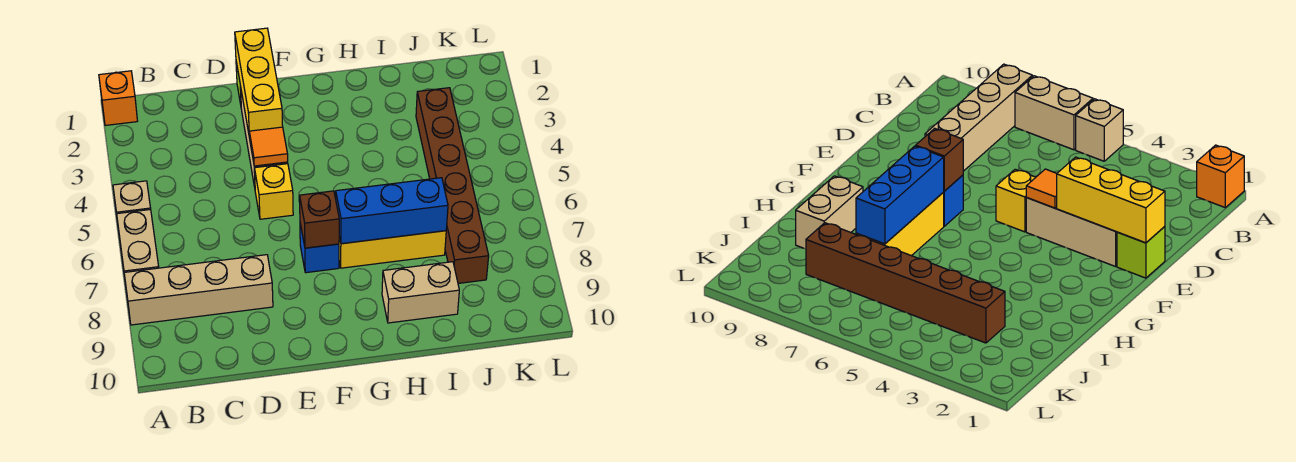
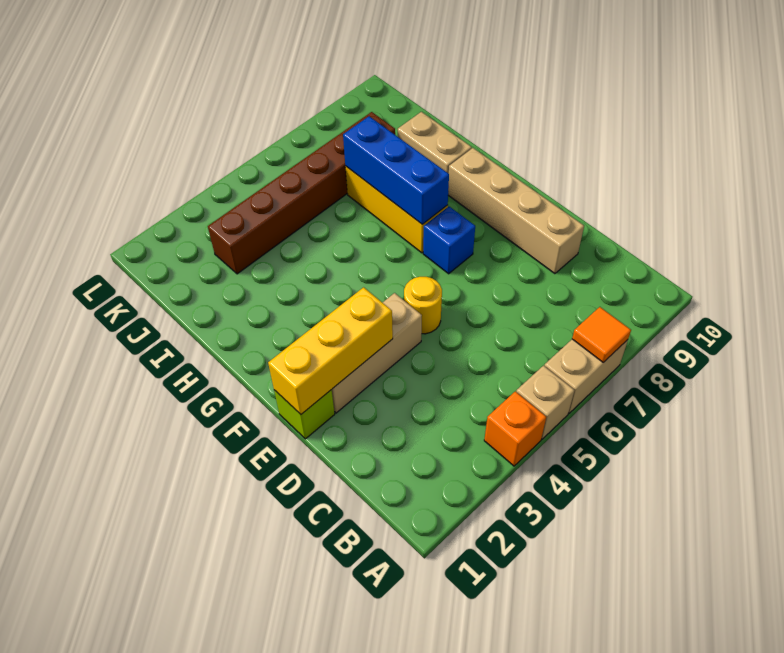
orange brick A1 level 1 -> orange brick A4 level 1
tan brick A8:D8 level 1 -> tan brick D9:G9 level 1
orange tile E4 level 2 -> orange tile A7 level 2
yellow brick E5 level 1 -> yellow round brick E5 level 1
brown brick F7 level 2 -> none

::::::::::

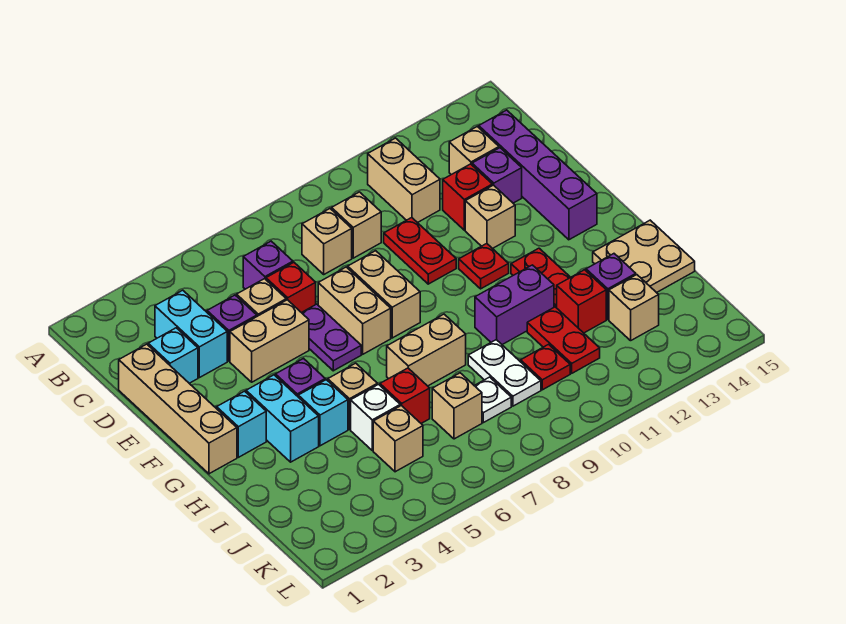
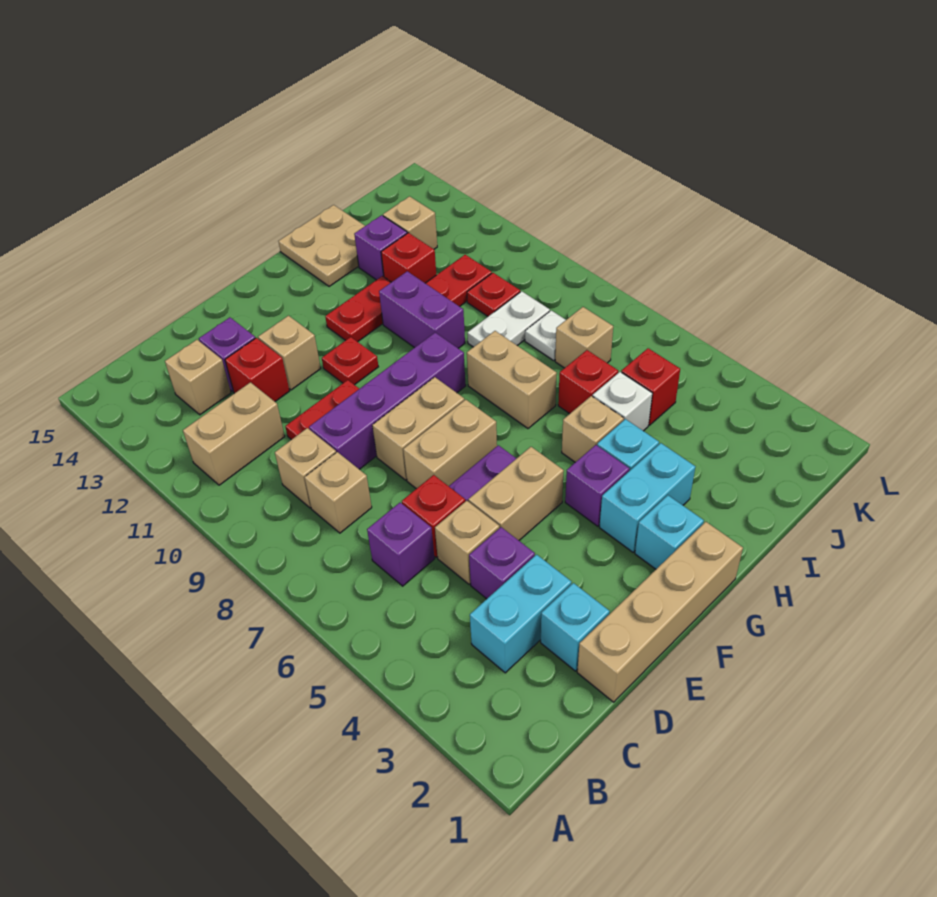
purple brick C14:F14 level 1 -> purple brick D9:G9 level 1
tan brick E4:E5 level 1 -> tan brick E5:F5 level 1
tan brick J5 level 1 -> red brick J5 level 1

::::::::::

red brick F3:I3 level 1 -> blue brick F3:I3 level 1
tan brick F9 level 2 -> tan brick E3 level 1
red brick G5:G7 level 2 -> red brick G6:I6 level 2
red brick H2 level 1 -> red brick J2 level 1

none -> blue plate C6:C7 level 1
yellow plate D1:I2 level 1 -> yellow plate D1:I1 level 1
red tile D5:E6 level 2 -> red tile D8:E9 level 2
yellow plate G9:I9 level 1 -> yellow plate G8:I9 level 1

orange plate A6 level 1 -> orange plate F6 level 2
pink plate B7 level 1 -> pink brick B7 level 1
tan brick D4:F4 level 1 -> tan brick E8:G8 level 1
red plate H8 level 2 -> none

::::::::::

Problem to solve ::
As the answer, set down only the lines from the data above between the one holding "tan brick E4:E5" and the one holding "tan brick J5 level 1 -> red brick J5 level 1", inclusive, exactly as they read.

Solved exercise ::
tan brick E4:E5 level 1 -> tan brick E5:F5 level 1
tan brick J5 level 1 -> red brick J5 level 1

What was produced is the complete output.